[Records for this task — start]

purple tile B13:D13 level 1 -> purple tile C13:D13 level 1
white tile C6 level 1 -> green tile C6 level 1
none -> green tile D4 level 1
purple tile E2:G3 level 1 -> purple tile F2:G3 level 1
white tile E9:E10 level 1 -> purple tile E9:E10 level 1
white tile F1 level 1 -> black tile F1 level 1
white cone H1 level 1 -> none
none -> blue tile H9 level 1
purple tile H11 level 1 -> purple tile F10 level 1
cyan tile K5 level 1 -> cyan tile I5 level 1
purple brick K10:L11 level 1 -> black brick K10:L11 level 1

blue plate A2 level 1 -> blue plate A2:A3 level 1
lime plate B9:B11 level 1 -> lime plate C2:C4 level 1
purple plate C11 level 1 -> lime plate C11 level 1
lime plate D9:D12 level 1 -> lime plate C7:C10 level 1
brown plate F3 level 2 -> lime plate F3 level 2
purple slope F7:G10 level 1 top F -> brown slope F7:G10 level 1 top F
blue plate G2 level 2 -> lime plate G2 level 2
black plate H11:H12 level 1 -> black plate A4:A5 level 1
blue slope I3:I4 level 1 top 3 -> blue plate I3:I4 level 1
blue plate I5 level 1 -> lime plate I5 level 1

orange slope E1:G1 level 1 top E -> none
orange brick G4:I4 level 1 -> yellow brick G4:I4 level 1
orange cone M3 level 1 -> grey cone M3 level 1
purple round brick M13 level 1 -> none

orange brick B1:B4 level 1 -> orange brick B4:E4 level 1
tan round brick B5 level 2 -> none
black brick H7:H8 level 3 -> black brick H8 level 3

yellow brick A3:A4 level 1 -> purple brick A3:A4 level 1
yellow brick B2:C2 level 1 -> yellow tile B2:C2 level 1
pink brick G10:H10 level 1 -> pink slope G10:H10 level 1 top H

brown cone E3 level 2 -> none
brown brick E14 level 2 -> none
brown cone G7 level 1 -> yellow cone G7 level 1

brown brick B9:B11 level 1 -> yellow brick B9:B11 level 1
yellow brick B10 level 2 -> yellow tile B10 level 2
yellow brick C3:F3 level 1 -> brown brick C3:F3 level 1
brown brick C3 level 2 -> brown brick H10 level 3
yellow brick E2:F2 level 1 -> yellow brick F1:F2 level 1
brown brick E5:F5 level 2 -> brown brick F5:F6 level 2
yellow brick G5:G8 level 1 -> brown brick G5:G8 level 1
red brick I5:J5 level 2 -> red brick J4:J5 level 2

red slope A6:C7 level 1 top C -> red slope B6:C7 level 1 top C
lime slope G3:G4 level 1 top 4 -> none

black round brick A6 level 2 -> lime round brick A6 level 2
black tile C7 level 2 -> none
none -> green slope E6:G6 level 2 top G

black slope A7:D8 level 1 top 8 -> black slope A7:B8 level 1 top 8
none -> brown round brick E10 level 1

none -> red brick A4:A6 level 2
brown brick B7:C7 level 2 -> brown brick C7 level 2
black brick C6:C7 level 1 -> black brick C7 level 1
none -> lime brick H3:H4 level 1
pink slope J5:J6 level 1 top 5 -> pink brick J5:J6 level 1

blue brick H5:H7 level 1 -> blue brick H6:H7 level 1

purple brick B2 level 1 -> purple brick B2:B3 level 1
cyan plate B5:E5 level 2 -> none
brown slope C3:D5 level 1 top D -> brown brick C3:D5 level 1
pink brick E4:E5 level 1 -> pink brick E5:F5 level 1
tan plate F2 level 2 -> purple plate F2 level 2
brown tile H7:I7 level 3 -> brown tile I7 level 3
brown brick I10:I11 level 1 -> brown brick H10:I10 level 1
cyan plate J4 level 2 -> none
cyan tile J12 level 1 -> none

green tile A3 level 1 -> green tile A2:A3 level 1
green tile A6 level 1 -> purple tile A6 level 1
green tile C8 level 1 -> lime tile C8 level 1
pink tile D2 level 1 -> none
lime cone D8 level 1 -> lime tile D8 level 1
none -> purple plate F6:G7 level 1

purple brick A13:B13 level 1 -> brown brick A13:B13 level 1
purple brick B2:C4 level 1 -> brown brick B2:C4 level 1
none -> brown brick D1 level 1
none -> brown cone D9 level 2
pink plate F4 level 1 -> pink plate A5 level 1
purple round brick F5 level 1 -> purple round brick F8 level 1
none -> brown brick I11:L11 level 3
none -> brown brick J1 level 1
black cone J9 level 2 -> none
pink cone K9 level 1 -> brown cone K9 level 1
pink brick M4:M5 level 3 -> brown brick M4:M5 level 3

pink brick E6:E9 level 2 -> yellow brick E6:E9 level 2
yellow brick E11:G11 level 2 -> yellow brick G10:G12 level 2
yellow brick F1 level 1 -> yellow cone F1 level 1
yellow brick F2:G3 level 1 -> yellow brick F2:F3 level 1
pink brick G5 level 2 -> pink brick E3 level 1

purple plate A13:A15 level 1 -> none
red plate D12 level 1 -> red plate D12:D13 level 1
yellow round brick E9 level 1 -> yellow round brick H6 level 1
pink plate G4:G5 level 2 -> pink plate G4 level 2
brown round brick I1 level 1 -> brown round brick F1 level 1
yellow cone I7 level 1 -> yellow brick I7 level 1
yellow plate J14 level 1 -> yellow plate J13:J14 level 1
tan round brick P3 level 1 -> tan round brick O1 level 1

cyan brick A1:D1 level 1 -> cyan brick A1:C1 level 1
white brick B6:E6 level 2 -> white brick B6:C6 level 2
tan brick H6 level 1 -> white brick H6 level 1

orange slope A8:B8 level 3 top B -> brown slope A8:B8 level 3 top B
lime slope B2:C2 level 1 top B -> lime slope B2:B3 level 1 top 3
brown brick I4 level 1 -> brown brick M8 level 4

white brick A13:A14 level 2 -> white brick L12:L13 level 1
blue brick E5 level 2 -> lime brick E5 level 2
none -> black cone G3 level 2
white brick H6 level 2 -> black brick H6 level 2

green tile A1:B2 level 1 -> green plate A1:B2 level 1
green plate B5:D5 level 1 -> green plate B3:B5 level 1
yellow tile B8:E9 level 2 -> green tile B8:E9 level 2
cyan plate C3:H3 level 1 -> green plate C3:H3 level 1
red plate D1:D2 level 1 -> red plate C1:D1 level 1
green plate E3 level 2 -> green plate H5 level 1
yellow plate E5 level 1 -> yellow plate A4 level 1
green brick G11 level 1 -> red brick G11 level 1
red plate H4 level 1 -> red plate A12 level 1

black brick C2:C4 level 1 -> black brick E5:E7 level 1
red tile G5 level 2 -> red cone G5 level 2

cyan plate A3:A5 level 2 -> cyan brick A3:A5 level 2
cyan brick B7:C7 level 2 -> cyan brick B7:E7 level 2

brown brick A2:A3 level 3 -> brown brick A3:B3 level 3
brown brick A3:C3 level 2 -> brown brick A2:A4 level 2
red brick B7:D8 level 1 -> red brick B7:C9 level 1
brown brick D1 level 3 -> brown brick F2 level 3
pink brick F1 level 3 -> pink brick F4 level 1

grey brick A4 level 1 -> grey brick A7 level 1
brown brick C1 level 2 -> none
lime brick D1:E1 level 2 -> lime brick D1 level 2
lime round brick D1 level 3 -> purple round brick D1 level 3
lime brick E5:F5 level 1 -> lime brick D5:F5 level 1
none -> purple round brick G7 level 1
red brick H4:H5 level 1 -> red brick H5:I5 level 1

[Records for this task — finish]

Reproduce, character for character, only the lines of the preceding data that start at the line with "brown brick C3 level" and end at the line with "pink slope J5:J6", both included.

brown brick C3 level 2 -> brown brick H10 level 3
yellow brick E2:F2 level 1 -> yellow brick F1:F2 level 1
brown brick E5:F5 level 2 -> brown brick F5:F6 level 2
yellow brick G5:G8 level 1 -> brown brick G5:G8 level 1
red brick I5:J5 level 2 -> red brick J4:J5 level 2

red slope A6:C7 level 1 top C -> red slope B6:C7 level 1 top C
lime slope G3:G4 level 1 top 4 -> none

black round brick A6 level 2 -> lime round brick A6 level 2
black tile C7 level 2 -> none
none -> green slope E6:G6 level 2 top G

black slope A7:D8 level 1 top 8 -> black slope A7:B8 level 1 top 8
none -> brown round brick E10 level 1

none -> red brick A4:A6 level 2
brown brick B7:C7 level 2 -> brown brick C7 level 2
black brick C6:C7 level 1 -> black brick C7 level 1
none -> lime brick H3:H4 level 1
pink slope J5:J6 level 1 top 5 -> pink brick J5:J6 level 1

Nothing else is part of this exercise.